How to complete this task:
Repeat only the stretch of lines below that runs from the line with "GAS: none -> MQ-135" through the line with "GAS pin VCC: none -> 3V3", unaltered.

Exercise inputs:
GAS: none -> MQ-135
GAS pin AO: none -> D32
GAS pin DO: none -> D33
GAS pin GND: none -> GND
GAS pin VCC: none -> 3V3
* * *
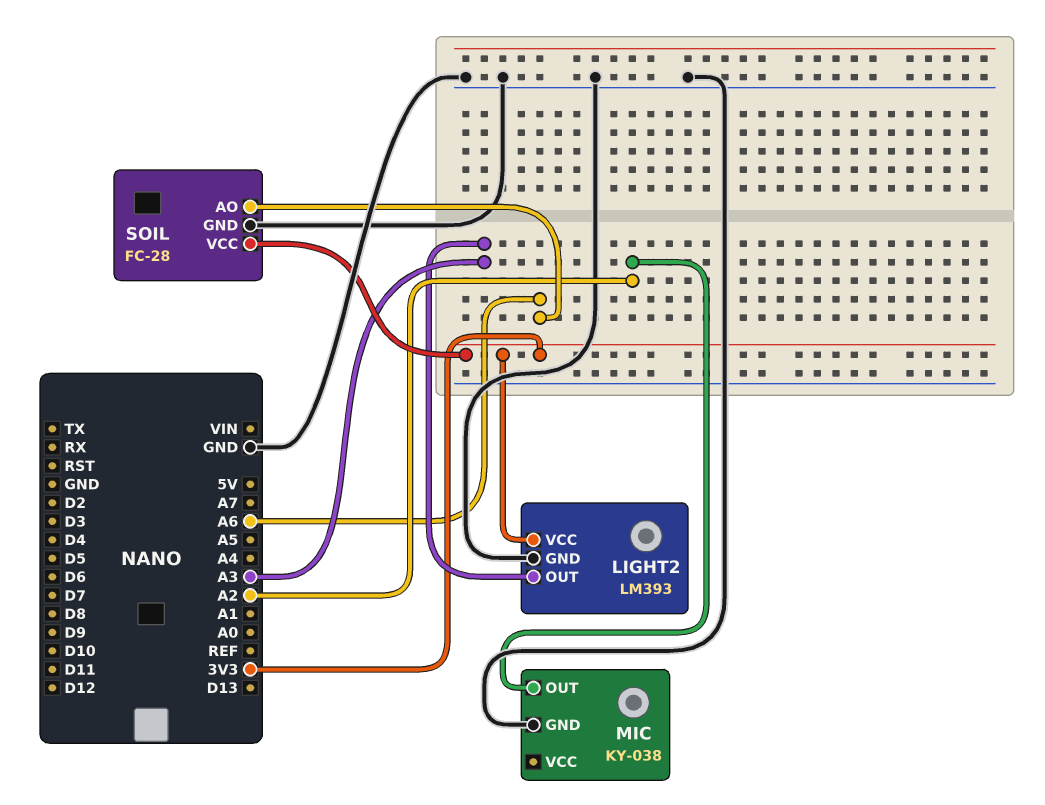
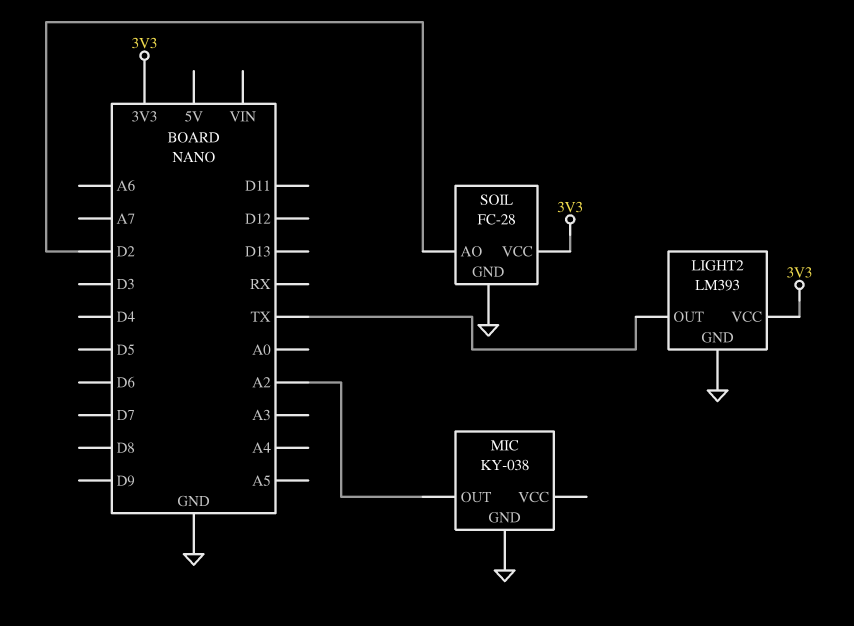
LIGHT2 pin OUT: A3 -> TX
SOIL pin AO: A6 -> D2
...
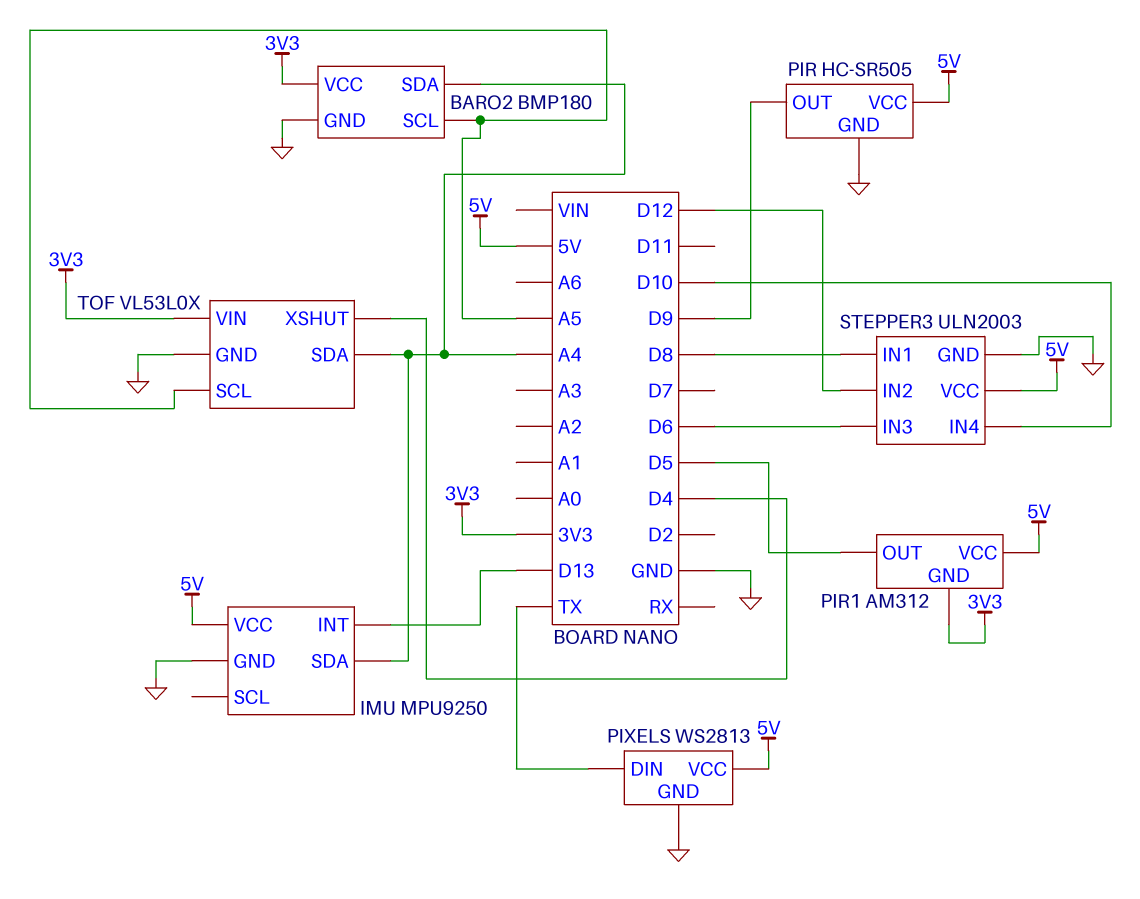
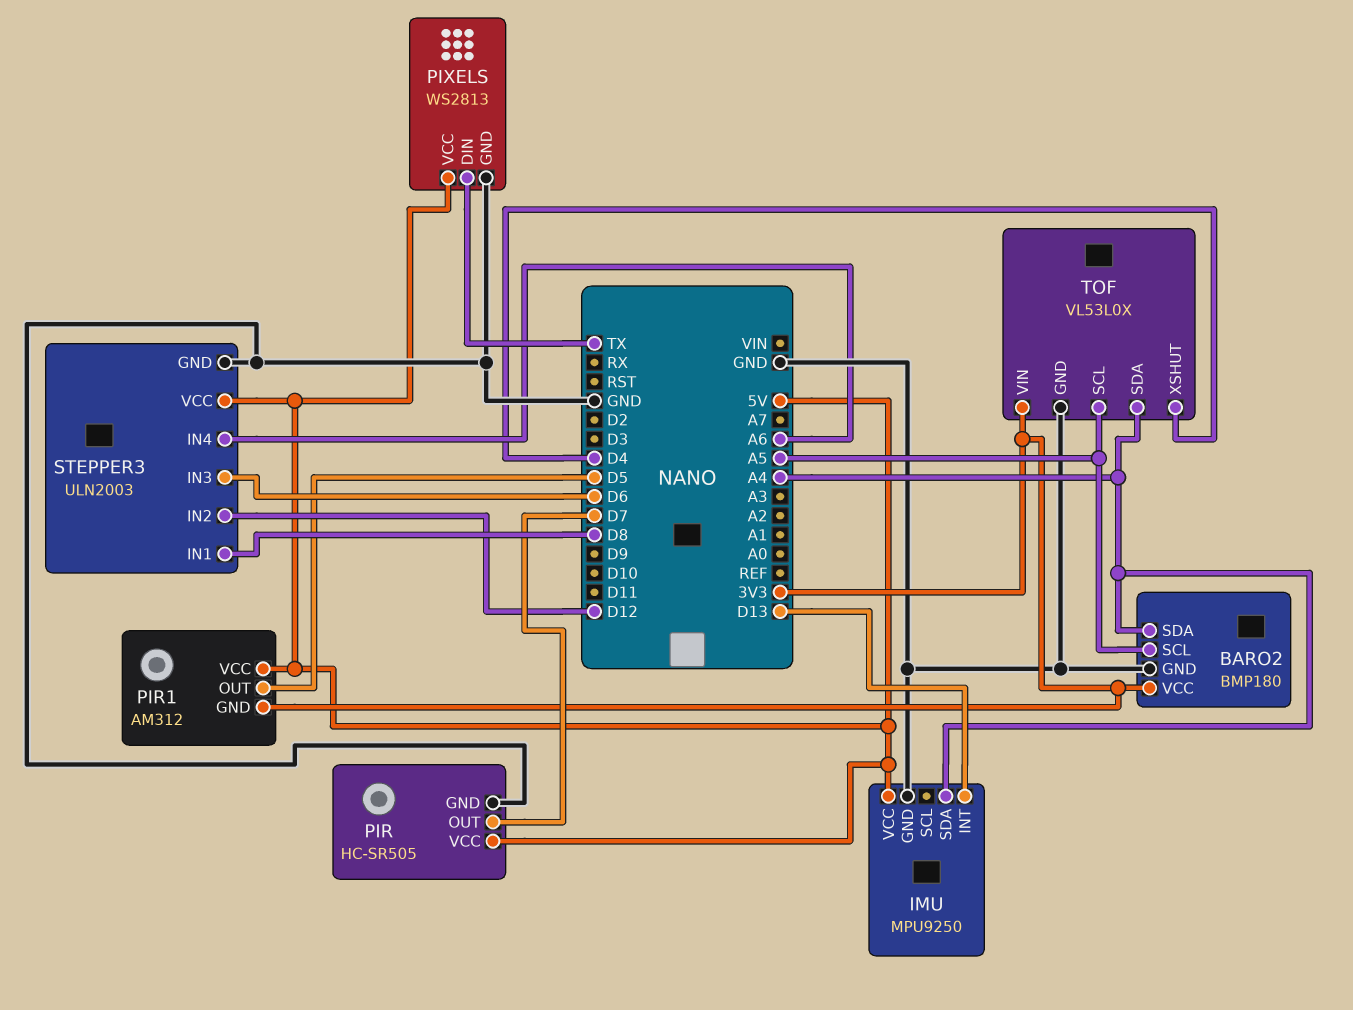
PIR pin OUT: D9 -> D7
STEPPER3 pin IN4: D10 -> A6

Written reply:
GAS: none -> MQ-135
GAS pin AO: none -> D32
GAS pin DO: none -> D33
GAS pin GND: none -> GND
GAS pin VCC: none -> 3V3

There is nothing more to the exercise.